Provided records —
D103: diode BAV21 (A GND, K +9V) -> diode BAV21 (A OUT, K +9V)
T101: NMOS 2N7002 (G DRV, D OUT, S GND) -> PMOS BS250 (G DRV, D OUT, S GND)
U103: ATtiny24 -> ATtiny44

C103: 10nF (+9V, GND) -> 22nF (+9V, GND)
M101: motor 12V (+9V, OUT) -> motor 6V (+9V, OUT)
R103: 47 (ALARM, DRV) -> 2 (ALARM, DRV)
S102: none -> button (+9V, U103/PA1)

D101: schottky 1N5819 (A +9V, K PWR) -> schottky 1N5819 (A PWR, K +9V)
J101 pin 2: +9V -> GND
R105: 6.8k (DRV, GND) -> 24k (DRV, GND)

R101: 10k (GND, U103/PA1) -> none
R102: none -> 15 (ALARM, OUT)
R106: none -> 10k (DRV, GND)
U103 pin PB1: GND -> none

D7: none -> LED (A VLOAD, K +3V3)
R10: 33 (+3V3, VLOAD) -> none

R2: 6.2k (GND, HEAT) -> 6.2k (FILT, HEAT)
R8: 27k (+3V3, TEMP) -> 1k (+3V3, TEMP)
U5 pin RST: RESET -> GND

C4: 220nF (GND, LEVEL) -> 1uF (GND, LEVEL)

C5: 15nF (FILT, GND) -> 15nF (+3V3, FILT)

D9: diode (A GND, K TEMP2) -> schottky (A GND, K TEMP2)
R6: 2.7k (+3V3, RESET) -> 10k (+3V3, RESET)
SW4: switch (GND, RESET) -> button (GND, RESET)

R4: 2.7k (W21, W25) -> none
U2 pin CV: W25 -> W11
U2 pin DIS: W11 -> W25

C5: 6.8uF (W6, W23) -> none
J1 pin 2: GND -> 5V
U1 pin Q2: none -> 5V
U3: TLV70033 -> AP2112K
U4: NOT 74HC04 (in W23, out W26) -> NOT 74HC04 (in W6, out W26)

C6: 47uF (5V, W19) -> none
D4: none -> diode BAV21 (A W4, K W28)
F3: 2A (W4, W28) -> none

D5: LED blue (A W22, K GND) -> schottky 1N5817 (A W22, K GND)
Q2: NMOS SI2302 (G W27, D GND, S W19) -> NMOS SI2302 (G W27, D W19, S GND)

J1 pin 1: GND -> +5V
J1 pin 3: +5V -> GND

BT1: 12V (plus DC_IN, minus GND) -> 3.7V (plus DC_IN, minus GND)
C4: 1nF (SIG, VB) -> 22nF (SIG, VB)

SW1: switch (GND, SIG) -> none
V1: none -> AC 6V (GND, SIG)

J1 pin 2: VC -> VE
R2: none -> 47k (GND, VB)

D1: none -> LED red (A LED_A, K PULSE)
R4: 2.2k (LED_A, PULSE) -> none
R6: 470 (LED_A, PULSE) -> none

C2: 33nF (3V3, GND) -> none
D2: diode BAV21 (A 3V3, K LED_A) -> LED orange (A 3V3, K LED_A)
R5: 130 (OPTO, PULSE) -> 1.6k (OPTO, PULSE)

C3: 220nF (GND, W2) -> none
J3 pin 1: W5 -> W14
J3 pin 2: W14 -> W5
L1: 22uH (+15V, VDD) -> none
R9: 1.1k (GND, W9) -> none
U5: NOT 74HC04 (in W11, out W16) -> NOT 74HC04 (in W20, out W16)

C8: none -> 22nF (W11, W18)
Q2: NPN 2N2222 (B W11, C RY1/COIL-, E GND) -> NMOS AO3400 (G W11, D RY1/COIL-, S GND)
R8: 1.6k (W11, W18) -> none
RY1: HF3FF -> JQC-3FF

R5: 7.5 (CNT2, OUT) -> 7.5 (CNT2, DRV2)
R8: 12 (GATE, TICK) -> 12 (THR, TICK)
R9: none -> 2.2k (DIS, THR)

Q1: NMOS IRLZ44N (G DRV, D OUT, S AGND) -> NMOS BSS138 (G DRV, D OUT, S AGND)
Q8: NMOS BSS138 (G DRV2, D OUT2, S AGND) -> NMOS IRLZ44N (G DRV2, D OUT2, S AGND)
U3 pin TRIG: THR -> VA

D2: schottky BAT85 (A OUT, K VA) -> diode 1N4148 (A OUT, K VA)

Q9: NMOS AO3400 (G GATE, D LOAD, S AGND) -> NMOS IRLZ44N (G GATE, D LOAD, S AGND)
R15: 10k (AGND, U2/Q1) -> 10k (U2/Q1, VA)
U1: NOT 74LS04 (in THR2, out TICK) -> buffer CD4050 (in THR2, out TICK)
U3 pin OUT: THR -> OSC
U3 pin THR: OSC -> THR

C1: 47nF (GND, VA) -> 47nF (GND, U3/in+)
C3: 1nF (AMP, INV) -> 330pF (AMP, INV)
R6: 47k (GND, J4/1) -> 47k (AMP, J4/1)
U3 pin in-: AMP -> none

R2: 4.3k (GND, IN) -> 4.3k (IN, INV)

Task description — Copy out the listing above, line by line and exactly, from its first line to the line holding "J101 pin 2: +9V -> GND", inclusive.

Task result —
D103: diode BAV21 (A GND, K +9V) -> diode BAV21 (A OUT, K +9V)
T101: NMOS 2N7002 (G DRV, D OUT, S GND) -> PMOS BS250 (G DRV, D OUT, S GND)
U103: ATtiny24 -> ATtiny44

C103: 10nF (+9V, GND) -> 22nF (+9V, GND)
M101: motor 12V (+9V, OUT) -> motor 6V (+9V, OUT)
R103: 47 (ALARM, DRV) -> 2 (ALARM, DRV)
S102: none -> button (+9V, U103/PA1)

D101: schottky 1N5819 (A +9V, K PWR) -> schottky 1N5819 (A PWR, K +9V)
J101 pin 2: +9V -> GND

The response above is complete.